*What to produce*: All that is needed is the line containing "move | black" together with each line after it, transcribed exactly to the end of the records.

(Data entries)
------------------------------

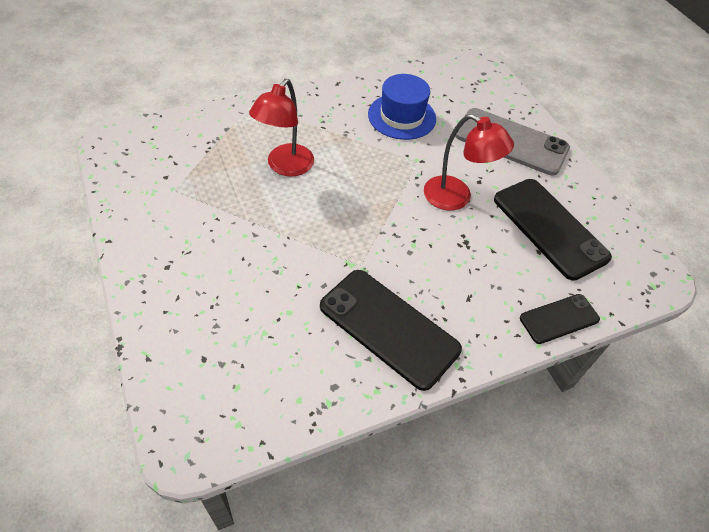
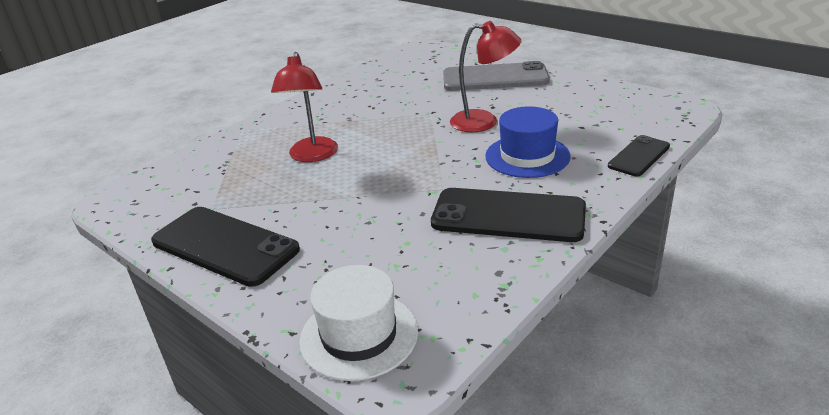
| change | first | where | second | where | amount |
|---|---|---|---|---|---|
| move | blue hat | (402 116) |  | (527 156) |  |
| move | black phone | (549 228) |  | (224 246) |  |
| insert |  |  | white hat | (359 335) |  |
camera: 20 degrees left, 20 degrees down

------------------------------

*Solution to the problem*:
| move | black phone | (549 228) |  | (224 246) |  |
| insert |  |  | white hat | (359 335) |  |
camera: 20 degrees left, 20 degrees down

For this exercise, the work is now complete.